## TO DO
Your answer must hold only the lines below from the line containing "none -> red brick D1:F1 level 1" through the line containing "lime brick D7:E7", each reproduced exactly.

*** Opening DATA TO PROCESS ***

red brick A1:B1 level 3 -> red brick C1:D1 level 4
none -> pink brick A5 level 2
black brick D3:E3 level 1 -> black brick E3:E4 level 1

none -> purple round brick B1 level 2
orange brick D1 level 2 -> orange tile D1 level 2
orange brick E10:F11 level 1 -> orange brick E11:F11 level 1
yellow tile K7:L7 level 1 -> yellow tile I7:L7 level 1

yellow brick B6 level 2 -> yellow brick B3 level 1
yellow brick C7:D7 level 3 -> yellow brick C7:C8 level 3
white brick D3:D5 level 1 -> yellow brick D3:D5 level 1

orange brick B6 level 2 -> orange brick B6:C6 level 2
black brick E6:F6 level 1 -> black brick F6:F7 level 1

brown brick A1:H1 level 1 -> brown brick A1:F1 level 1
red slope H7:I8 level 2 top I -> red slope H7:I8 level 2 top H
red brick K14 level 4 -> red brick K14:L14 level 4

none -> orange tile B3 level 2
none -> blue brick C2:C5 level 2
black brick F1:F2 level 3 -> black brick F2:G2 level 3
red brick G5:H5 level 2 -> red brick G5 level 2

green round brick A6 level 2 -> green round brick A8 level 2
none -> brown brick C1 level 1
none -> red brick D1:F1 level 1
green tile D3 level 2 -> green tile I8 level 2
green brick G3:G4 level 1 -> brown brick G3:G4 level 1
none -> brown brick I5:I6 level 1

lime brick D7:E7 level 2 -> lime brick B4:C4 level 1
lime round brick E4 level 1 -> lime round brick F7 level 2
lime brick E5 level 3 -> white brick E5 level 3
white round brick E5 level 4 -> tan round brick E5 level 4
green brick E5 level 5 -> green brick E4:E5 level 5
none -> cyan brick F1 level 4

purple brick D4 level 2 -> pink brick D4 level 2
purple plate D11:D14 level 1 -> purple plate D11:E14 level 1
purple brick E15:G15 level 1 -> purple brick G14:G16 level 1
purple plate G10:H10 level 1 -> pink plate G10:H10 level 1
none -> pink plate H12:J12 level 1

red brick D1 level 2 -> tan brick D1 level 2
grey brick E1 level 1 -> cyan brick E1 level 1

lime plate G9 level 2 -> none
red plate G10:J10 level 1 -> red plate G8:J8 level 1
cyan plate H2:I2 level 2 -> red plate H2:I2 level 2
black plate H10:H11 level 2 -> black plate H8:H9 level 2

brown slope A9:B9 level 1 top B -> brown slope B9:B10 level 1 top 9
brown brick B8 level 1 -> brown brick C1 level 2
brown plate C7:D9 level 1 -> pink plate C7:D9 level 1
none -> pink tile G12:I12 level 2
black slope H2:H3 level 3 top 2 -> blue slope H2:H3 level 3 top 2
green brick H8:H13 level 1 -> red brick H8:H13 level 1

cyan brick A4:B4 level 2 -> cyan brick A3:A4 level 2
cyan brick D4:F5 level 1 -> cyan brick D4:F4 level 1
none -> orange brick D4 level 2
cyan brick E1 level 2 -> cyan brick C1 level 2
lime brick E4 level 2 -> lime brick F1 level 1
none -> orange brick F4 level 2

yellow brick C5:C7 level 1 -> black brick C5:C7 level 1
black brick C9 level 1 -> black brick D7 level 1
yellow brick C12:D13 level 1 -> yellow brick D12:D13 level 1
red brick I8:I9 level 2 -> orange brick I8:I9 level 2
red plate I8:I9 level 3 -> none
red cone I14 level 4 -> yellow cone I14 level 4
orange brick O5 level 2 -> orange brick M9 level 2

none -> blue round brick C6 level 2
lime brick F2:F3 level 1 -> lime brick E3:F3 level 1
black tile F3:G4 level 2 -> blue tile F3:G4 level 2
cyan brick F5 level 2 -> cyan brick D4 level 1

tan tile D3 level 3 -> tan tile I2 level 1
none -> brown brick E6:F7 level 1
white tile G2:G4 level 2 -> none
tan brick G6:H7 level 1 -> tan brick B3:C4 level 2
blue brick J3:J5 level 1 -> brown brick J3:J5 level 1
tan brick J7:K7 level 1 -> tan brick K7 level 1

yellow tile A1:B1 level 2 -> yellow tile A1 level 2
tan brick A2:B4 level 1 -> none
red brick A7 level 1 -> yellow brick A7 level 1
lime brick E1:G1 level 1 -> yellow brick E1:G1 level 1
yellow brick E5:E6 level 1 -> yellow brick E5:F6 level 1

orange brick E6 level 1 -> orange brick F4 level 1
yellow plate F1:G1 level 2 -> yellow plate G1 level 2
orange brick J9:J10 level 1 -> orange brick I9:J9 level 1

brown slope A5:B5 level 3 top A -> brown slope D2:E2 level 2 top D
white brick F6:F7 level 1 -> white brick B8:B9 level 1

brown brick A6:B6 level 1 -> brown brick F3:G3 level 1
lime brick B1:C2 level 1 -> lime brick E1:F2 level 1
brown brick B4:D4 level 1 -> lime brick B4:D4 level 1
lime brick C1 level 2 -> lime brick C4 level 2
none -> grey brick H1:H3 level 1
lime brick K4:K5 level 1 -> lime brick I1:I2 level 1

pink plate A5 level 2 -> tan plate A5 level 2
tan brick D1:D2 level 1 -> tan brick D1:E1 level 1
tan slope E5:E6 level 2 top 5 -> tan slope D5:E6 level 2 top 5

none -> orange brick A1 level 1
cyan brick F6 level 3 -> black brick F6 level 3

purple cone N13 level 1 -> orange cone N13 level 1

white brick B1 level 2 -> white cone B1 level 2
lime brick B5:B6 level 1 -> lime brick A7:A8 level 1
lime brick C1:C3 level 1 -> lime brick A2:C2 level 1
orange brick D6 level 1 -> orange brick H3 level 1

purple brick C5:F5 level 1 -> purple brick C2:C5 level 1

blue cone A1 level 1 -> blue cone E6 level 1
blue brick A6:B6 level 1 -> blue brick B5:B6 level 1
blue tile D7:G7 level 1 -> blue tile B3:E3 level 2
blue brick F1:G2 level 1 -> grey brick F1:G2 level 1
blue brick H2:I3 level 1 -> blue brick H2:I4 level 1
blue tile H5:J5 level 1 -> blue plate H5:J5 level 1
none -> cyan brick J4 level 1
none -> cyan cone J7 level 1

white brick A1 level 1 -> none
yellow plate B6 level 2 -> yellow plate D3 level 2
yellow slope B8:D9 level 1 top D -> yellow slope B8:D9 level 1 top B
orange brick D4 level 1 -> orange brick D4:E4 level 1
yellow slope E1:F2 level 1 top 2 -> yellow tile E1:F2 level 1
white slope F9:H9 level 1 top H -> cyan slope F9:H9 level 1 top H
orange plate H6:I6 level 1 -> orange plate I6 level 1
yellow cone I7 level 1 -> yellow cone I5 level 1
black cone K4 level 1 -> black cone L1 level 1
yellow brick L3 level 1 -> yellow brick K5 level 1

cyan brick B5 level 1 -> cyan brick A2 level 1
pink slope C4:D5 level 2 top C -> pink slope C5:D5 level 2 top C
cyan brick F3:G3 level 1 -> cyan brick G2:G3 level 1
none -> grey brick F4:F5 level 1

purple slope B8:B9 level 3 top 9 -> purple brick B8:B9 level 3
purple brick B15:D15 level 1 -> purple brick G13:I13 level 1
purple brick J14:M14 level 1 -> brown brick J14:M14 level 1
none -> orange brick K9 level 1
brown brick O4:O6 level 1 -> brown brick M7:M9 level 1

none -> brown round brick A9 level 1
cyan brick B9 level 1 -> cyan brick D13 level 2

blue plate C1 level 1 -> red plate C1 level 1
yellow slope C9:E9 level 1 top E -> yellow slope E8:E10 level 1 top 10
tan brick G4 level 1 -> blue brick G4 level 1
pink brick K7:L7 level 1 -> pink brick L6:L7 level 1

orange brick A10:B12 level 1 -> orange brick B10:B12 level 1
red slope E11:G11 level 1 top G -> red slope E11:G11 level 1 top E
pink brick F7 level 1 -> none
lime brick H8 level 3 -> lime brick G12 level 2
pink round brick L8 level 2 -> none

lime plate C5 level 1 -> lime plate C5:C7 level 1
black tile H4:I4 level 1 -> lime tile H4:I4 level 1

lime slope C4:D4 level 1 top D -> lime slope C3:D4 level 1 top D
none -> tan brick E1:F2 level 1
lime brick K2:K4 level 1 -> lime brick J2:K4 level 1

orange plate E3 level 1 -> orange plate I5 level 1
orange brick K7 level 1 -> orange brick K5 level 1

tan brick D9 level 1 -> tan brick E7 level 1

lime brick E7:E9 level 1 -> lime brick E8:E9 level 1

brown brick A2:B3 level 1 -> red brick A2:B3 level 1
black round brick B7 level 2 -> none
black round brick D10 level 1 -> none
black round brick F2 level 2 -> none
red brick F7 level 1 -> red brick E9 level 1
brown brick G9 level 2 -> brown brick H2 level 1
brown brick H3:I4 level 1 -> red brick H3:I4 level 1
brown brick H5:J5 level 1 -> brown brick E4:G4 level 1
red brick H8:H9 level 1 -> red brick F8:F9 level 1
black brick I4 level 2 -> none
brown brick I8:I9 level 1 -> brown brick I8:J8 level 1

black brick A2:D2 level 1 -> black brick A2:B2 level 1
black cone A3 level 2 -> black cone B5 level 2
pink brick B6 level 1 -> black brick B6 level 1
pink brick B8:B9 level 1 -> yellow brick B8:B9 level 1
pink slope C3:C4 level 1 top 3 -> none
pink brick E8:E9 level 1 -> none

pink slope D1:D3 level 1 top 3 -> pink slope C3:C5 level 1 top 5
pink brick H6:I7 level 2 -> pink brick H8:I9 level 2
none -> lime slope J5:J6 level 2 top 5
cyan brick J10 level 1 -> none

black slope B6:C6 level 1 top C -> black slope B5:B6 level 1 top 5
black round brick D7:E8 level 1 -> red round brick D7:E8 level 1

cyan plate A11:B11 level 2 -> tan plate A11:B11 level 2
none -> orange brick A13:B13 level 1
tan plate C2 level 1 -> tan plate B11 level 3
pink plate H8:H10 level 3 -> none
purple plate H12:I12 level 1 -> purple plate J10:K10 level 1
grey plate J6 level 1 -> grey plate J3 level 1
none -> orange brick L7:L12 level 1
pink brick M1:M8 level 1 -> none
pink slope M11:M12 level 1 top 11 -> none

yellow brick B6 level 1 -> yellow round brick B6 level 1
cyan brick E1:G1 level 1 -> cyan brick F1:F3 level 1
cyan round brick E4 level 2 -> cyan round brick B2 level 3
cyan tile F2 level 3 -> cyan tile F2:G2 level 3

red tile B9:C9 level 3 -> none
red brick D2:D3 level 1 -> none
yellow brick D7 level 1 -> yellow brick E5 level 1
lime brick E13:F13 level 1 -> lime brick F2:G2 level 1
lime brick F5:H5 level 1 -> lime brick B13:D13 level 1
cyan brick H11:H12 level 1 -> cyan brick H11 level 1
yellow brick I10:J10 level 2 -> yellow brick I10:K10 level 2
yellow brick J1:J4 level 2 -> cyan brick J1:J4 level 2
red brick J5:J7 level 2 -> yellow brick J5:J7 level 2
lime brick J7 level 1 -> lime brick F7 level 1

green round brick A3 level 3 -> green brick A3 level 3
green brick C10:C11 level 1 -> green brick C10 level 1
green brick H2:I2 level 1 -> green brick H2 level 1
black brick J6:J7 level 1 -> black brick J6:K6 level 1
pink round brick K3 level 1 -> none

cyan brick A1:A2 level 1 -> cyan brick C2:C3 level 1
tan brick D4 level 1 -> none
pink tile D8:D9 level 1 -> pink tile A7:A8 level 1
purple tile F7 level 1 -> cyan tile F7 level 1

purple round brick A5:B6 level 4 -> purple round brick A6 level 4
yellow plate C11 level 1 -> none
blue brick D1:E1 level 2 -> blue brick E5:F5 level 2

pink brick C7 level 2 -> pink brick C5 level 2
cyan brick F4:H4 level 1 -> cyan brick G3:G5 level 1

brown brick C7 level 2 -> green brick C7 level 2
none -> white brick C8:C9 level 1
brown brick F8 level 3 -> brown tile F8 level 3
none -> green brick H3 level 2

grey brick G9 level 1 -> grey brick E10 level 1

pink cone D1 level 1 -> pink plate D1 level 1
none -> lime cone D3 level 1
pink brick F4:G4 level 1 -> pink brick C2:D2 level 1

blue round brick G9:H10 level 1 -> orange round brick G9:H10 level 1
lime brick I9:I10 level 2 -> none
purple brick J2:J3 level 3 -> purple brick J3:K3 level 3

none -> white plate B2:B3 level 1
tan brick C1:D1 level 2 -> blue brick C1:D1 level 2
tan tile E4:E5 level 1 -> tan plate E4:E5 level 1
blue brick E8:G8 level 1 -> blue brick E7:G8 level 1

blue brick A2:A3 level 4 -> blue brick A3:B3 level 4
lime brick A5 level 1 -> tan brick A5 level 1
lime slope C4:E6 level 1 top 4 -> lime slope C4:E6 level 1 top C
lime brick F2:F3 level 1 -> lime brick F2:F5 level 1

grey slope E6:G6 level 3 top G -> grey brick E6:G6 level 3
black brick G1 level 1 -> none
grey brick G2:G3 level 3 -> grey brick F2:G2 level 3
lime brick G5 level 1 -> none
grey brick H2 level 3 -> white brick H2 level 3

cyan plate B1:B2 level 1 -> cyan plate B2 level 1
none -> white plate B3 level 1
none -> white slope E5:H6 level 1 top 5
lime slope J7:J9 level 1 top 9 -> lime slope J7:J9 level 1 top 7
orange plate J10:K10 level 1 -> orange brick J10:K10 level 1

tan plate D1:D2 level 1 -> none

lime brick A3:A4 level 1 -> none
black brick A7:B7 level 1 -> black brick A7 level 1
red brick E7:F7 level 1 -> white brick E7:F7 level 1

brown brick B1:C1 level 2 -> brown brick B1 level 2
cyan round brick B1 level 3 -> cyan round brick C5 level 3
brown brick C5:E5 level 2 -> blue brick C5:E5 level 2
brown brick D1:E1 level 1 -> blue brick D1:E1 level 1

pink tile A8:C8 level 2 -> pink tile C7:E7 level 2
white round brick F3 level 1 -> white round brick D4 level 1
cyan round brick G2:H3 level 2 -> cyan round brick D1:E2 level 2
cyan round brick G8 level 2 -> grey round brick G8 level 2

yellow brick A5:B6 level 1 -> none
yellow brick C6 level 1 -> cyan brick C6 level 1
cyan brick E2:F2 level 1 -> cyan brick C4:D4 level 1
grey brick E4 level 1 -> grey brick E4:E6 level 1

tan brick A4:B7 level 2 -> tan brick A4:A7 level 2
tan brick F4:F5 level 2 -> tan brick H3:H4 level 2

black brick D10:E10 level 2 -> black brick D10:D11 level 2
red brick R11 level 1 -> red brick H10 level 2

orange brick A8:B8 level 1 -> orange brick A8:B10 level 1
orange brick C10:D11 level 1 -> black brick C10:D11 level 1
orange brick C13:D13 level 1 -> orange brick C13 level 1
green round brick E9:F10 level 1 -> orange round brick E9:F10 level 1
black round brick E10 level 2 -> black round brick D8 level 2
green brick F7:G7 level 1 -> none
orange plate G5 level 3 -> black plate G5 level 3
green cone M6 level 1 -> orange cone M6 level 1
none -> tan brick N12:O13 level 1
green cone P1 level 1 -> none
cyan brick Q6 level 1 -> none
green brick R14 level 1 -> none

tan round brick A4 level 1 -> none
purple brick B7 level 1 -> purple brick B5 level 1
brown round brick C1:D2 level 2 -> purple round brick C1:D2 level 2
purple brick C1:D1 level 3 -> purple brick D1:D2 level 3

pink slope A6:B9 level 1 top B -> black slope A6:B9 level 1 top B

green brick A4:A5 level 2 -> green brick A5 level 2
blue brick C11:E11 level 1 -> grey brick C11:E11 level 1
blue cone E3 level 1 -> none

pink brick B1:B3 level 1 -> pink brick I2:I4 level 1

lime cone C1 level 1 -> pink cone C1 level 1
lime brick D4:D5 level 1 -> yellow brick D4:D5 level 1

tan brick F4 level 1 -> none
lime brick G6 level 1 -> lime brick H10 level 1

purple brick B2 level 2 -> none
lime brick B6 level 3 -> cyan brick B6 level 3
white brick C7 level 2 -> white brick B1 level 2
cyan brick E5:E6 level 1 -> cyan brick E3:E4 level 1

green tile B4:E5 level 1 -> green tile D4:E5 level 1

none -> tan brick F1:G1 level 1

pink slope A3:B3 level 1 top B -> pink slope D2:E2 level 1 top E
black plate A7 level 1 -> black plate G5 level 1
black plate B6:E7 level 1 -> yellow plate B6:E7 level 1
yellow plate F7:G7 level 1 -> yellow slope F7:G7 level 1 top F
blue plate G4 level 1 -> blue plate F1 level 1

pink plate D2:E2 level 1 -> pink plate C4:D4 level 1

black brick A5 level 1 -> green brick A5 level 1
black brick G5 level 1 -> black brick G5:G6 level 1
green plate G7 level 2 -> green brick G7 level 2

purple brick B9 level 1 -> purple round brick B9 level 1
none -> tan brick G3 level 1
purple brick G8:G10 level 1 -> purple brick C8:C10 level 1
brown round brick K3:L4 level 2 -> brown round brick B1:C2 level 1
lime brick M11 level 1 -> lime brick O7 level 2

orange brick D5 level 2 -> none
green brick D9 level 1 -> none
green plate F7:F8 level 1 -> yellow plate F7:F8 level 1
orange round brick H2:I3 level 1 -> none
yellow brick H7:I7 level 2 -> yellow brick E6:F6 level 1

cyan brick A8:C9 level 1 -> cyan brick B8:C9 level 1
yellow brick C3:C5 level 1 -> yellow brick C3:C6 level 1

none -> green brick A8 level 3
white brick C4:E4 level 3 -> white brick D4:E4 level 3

*** Closing DATA TO PROCESS ***

## SOLUTION FOR THIS EXERCISE
none -> red brick D1:F1 level 1
green tile D3 level 2 -> green tile I8 level 2
green brick G3:G4 level 1 -> brown brick G3:G4 level 1
none -> brown brick I5:I6 level 1

lime brick D7:E7 level 2 -> lime brick B4:C4 level 1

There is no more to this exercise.